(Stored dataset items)
━━━━━━━━

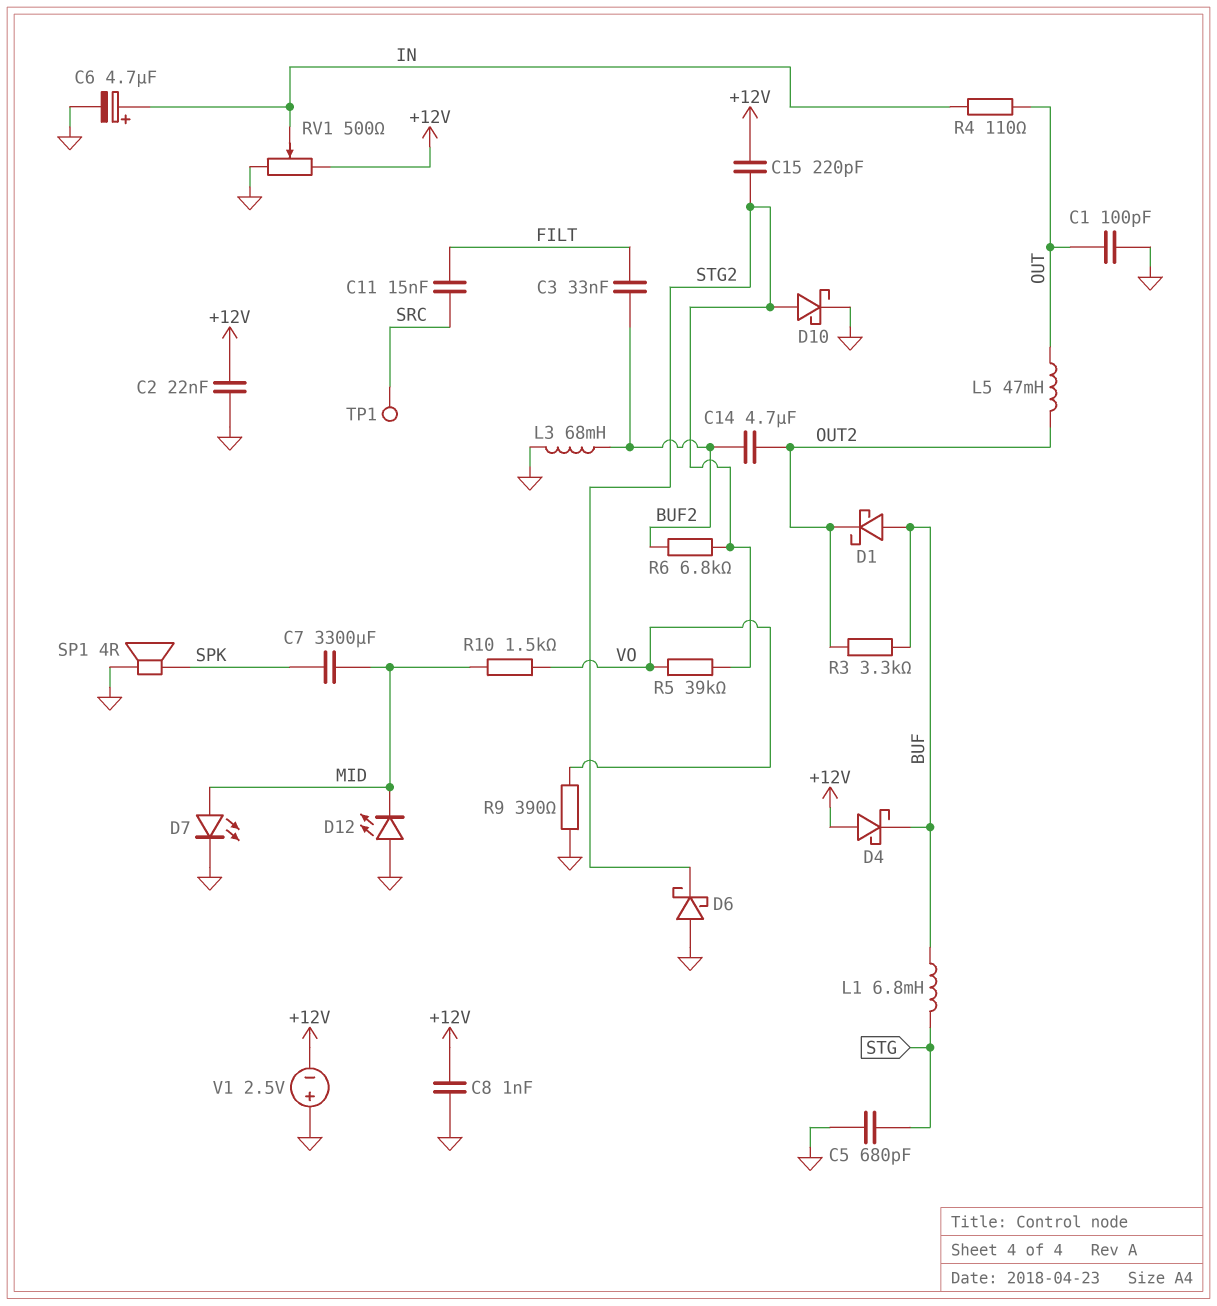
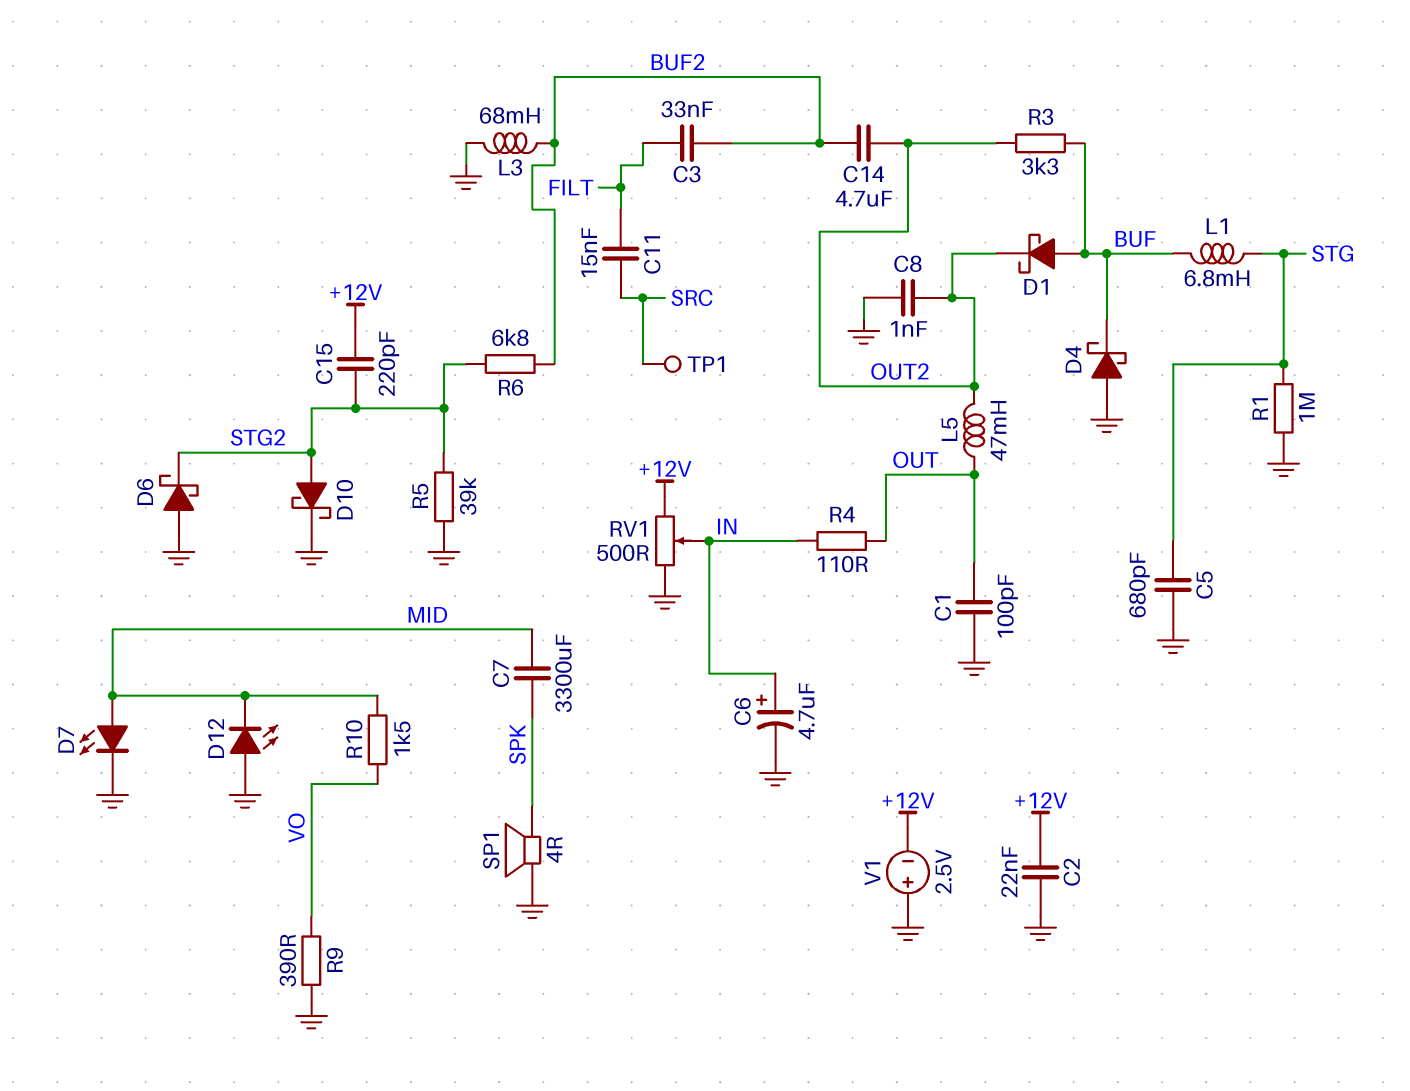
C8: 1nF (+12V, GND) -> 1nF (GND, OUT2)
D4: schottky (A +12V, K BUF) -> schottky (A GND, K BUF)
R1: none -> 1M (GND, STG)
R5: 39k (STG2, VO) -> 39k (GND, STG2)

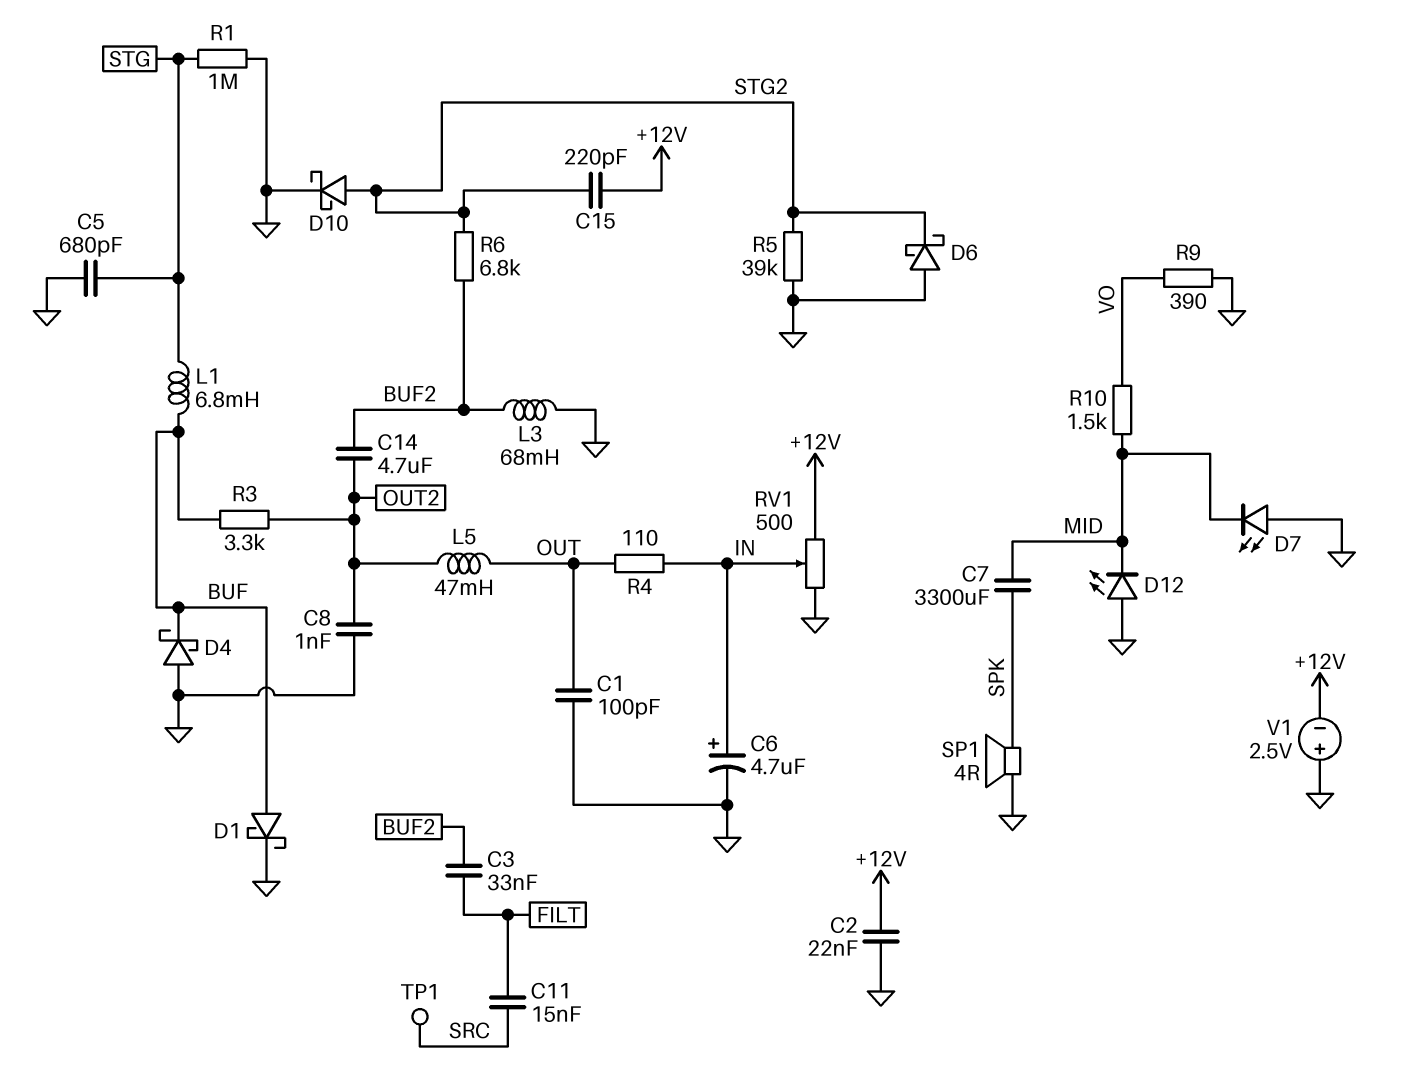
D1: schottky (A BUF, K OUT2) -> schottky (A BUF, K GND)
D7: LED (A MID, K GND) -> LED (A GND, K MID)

━━━━━━━━

Exercise brief:
What this exercise asks for is every line of the data above with the word "schottky".

Solution to this exercise:
D4: schottky (A +12V, K BUF) -> schottky (A GND, K BUF)
D1: schottky (A BUF, K OUT2) -> schottky (A BUF, K GND)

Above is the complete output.